▶ RECORDS PROVIDED:
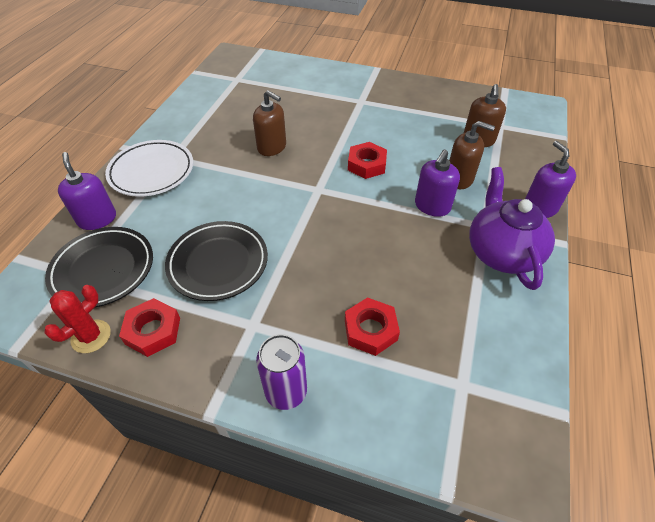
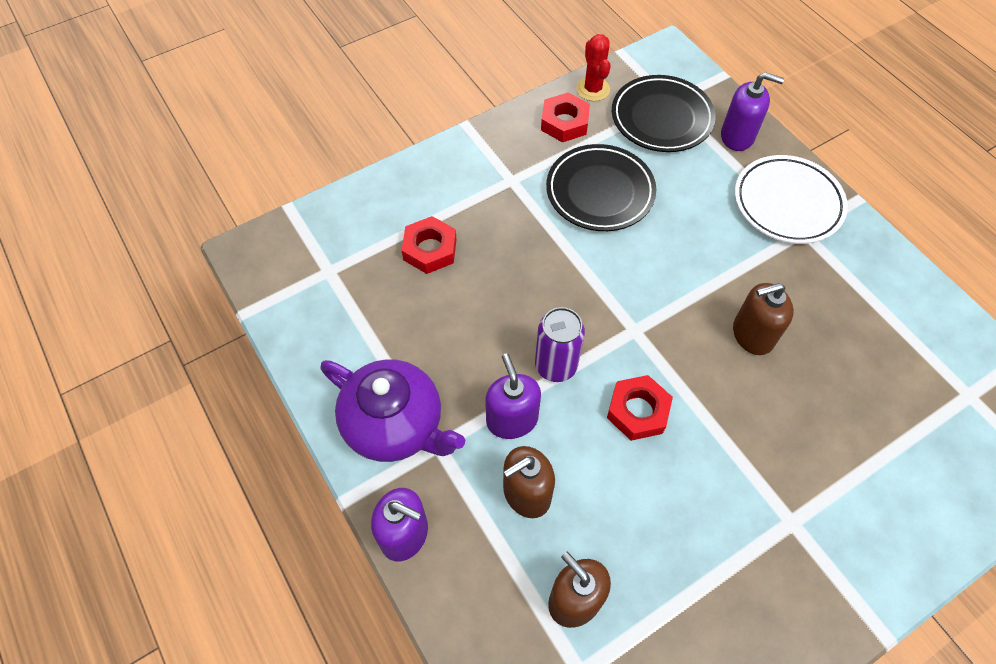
camera: 130 degrees right, 10 degrees up
(286, 392) = (436, 168): purple can -> purple can (556, 366)

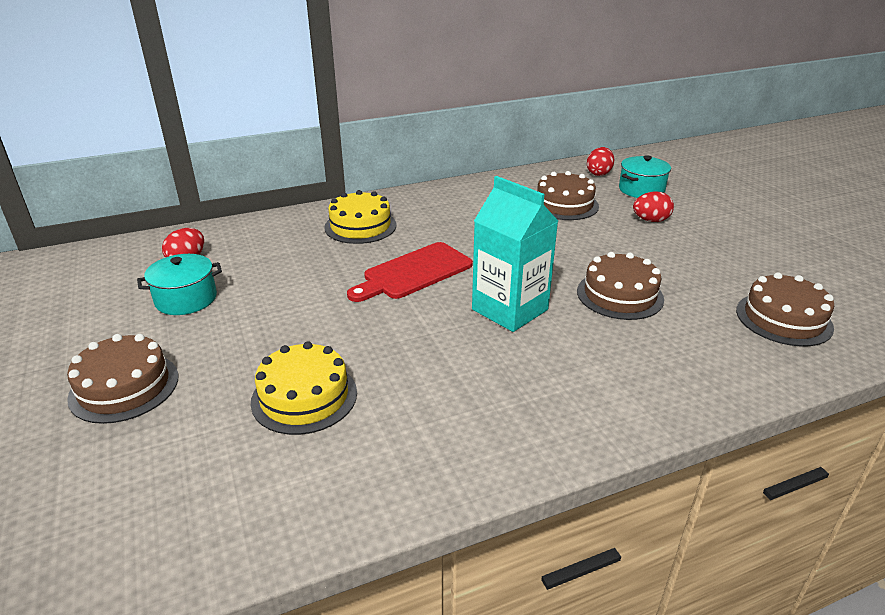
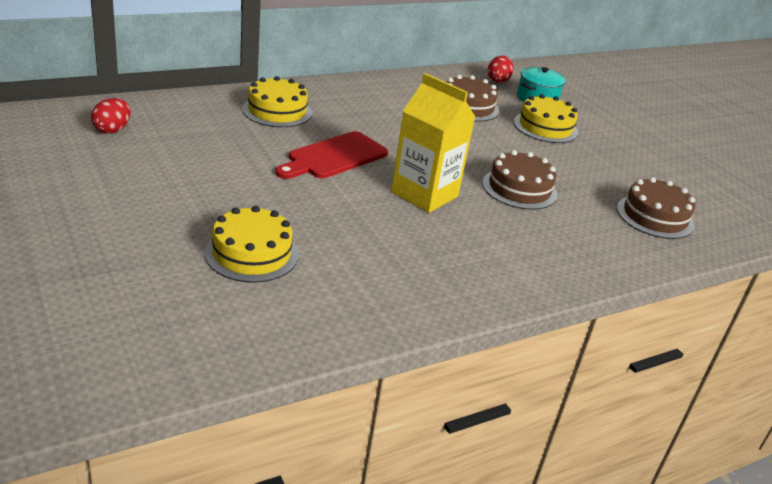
camera: 10 degrees left, 0 degrees up
(124, 387) = (83, 237): brown cake -> none
(186, 299) = (121, 165): turquoise pot -> none
(510, 310) = (424, 194): turquoise carton -> yellow carton
(650, 220) = (545, 127): red egg -> yellow cake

▶ EXERCISE OBJECTIVE: The full material above must be output verbatim, minus any pictures.

▶ REPLY:
camera: 130 degrees right, 10 degrees up
(286, 392) = (436, 168): purple can -> purple can (556, 366)

camera: 10 degrees left, 0 degrees up
(124, 387) = (83, 237): brown cake -> none
(186, 299) = (121, 165): turquoise pot -> none
(510, 310) = (424, 194): turquoise carton -> yellow carton
(650, 220) = (545, 127): red egg -> yellow cake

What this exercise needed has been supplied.